**INSTRUCTIONS FOR THE TASK:**
Your answer should hold exactly the lines below from the line with "(556, 596) = (367, 159): pink" through the line with "camera: 120 degrees right, 25 degrees down", both included, and no pictures at all.

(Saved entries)
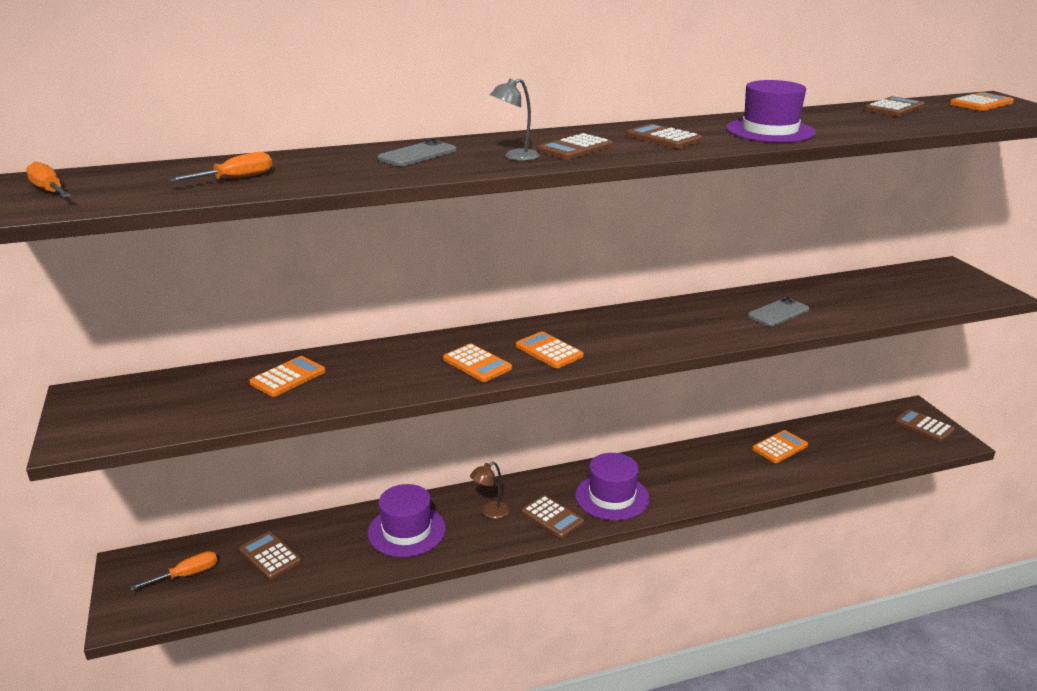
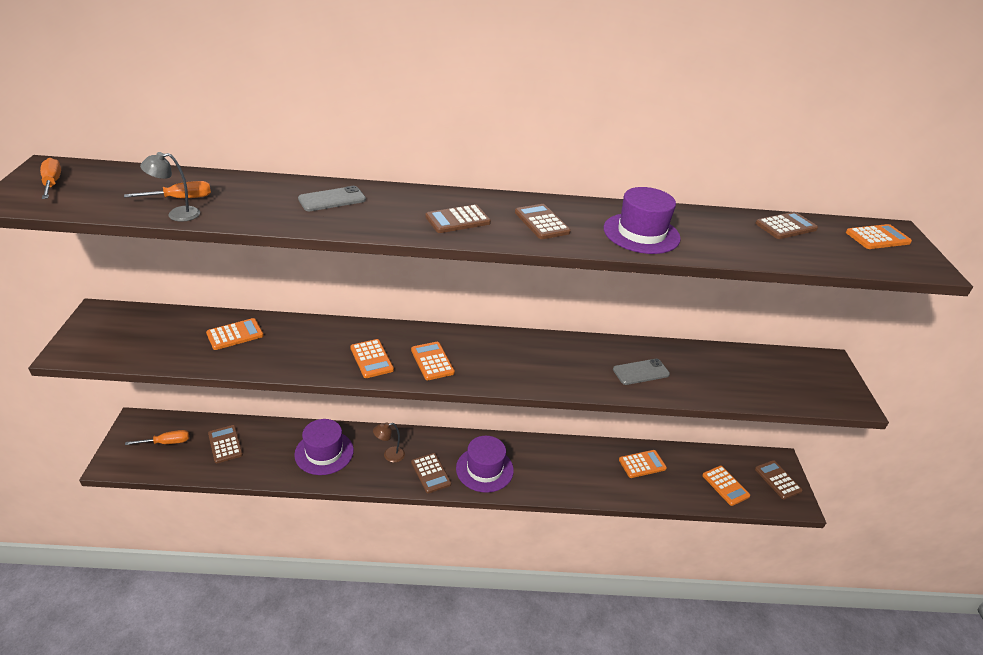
camera: 15 degrees right, 10 degrees up
(515, 157) = (401, 220): grey lamp -> grey lamp (177, 214)
(877, 444) = (725, 486): none -> orange calculator

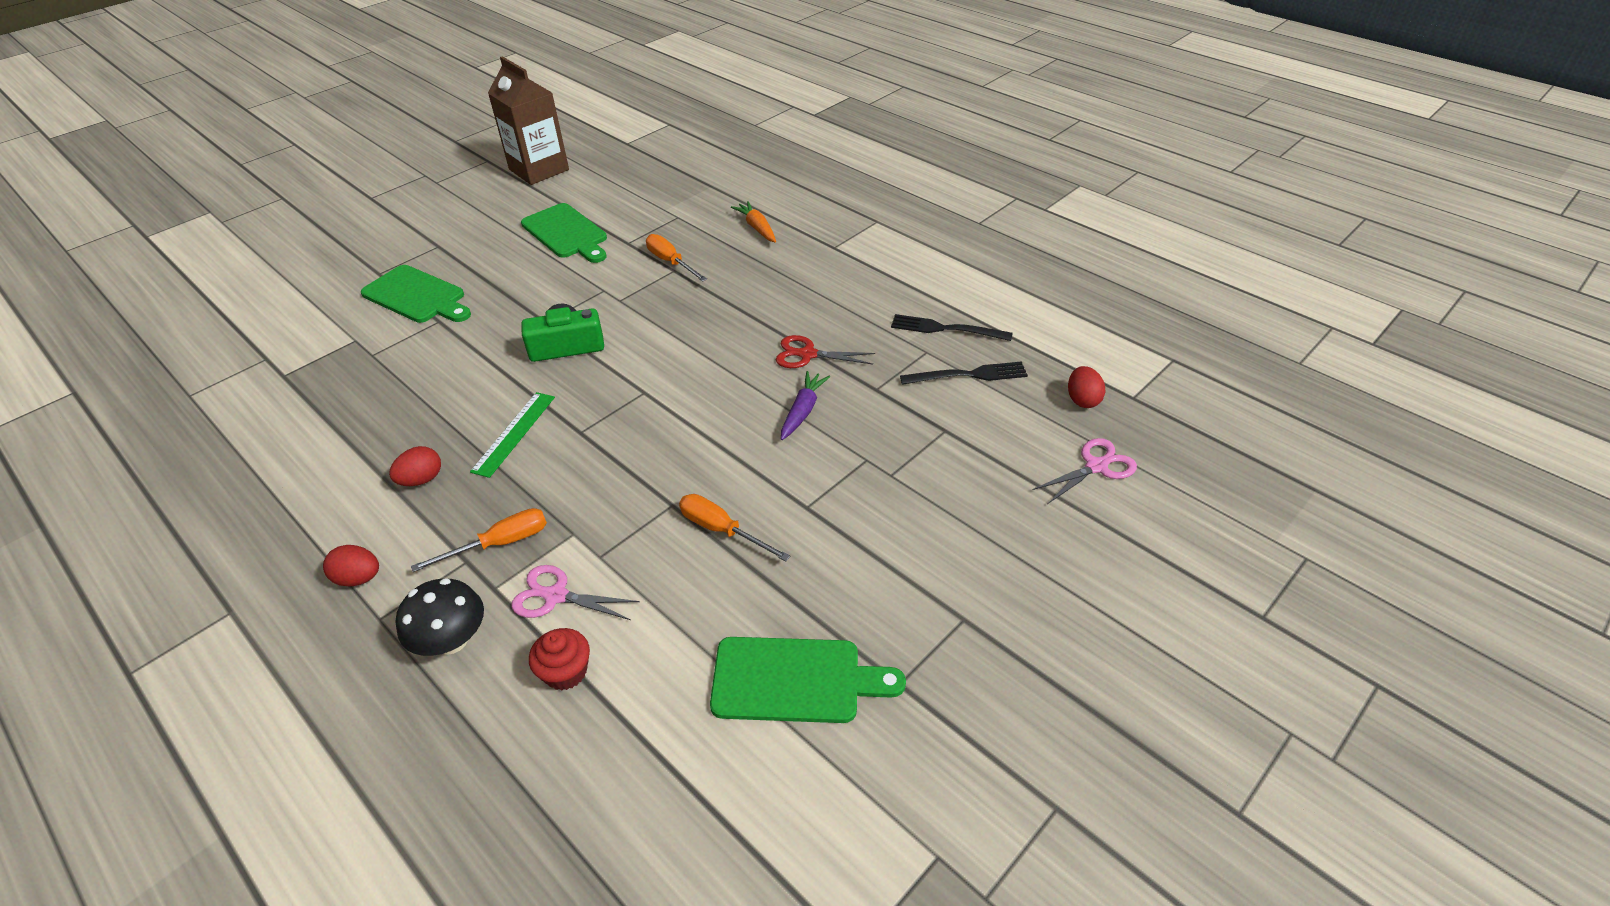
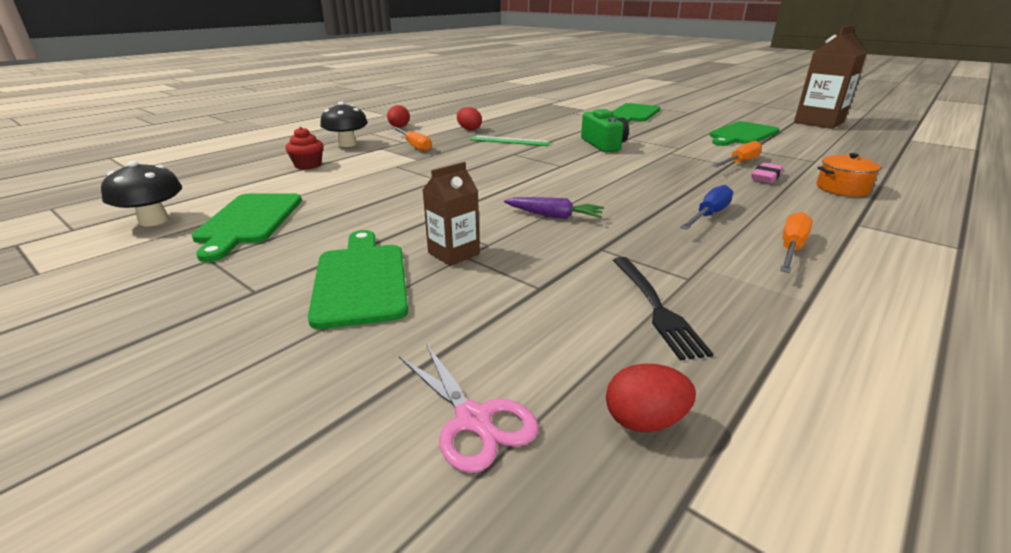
camera: 85 degrees right, 15 degrees down
(556, 596) = (367, 159): pink scissors -> none
(718, 258) = (766, 177): none -> pink eraser
(722, 530) = (408, 194): orange screwdriver -> orange screwdriver (791, 248)
(757, 228) = (842, 188): orange carrot -> orange pot
(783, 801) = (154, 221): none -> black mushroom
(808, 354) = (641, 216): red scissors -> none
(810, 315) = (709, 215): none -> blue screwdriver
(885, 482) = (453, 253): none -> brown carton
(939, 543) = (361, 280): none -> green cutting board
(944, 329) = (749, 292): black fork -> none

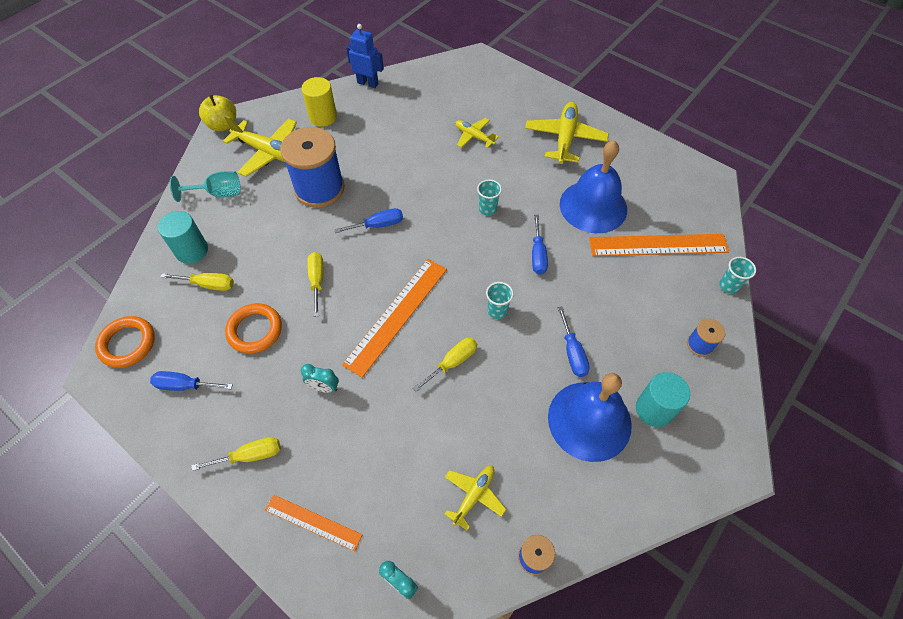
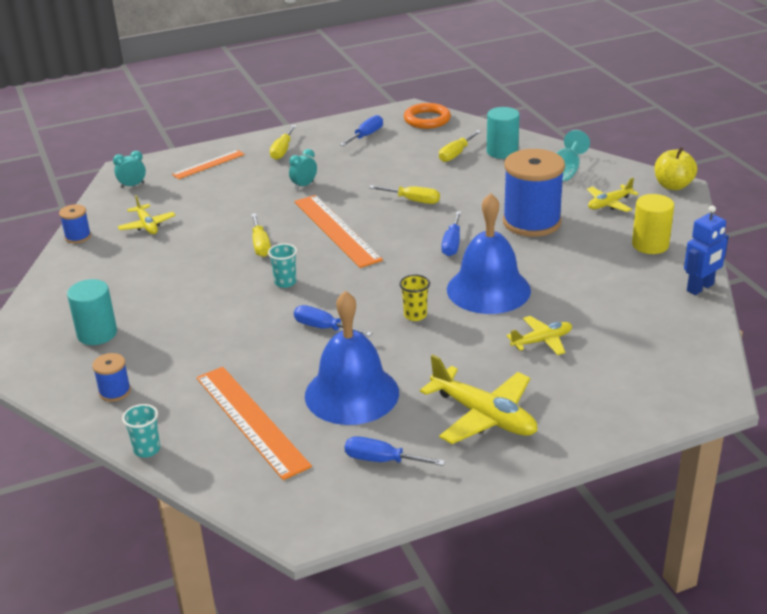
camera: 120 degrees right, 25 degrees down
(255, 330) = (388, 166): orange ring -> none
(269, 152) = (609, 204): yellow plane -> yellow plane, size x0.58
(487, 209) = (415, 315): turquoise cup -> yellow cup
(572, 353) = (198, 309): blue screwdriver -> blue screwdriver (382, 460)
(589, 420) = (132, 295): blue bell -> blue bell (488, 289)
(658, 245) = (251, 420): orange ruler -> orange ruler turned 60 degrees counterclockwise

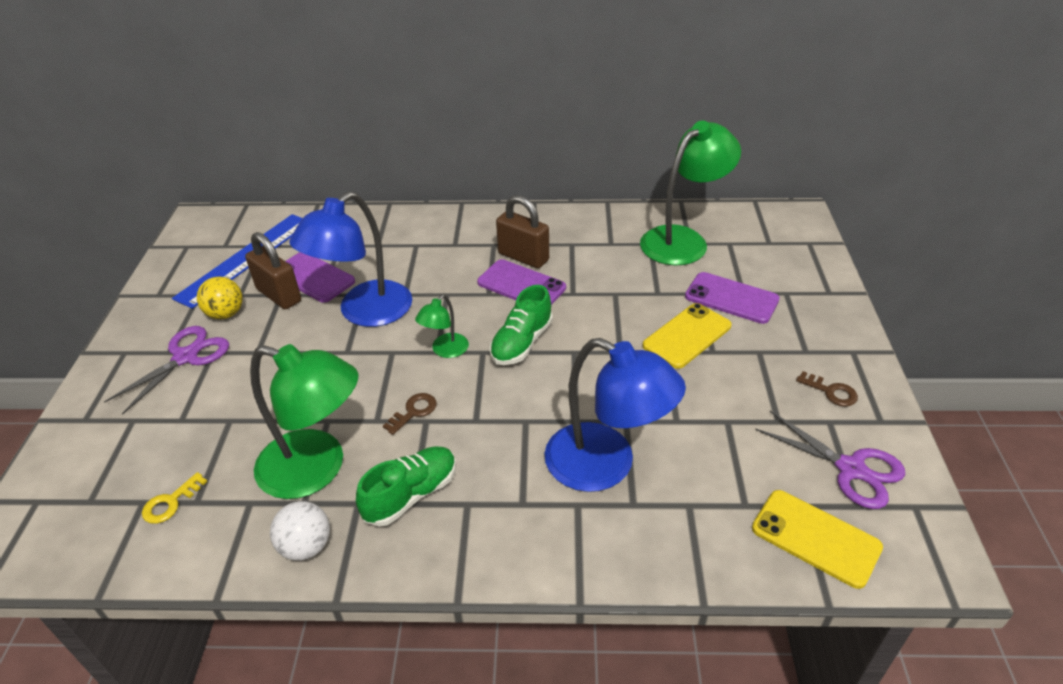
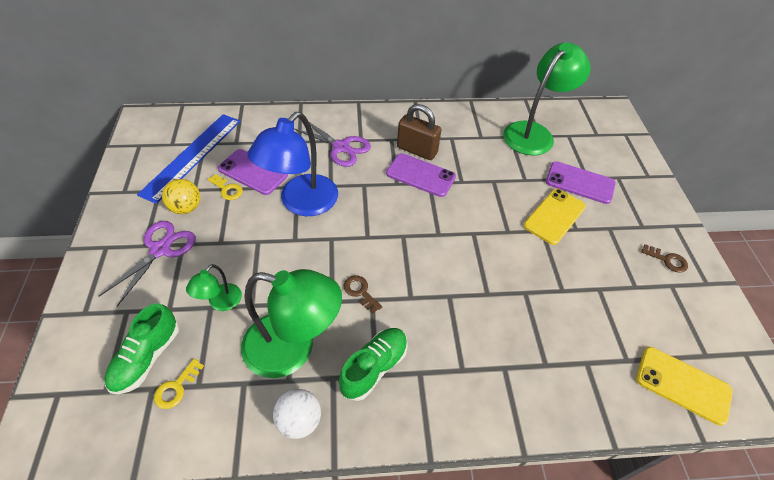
camera: 10 degrees left, 10 degrees up
(279, 295) = (227, 189): brown padlock -> yellow key
(414, 411) = (360, 292): brown key -> brown key turned 75 degrees counterclockwise
(445, 350) = (373, 236): green lamp -> green lamp (220, 303)
(522, 343) = (432, 227): green shoe -> green shoe (147, 357)
(606, 465) = (518, 332): blue lamp -> none
(851, 469) = (695, 325): purple scissors -> purple scissors (341, 147)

**EXERCISE RESULT:**
(556, 596) = (367, 159): pink scissors -> none
(718, 258) = (766, 177): none -> pink eraser
(722, 530) = (408, 194): orange screwdriver -> orange screwdriver (791, 248)
(757, 228) = (842, 188): orange carrot -> orange pot
(783, 801) = (154, 221): none -> black mushroom
(808, 354) = (641, 216): red scissors -> none
(810, 315) = (709, 215): none -> blue screwdriver
(885, 482) = (453, 253): none -> brown carton
(939, 543) = (361, 280): none -> green cutting board
(944, 329) = (749, 292): black fork -> none

camera: 120 degrees right, 25 degrees down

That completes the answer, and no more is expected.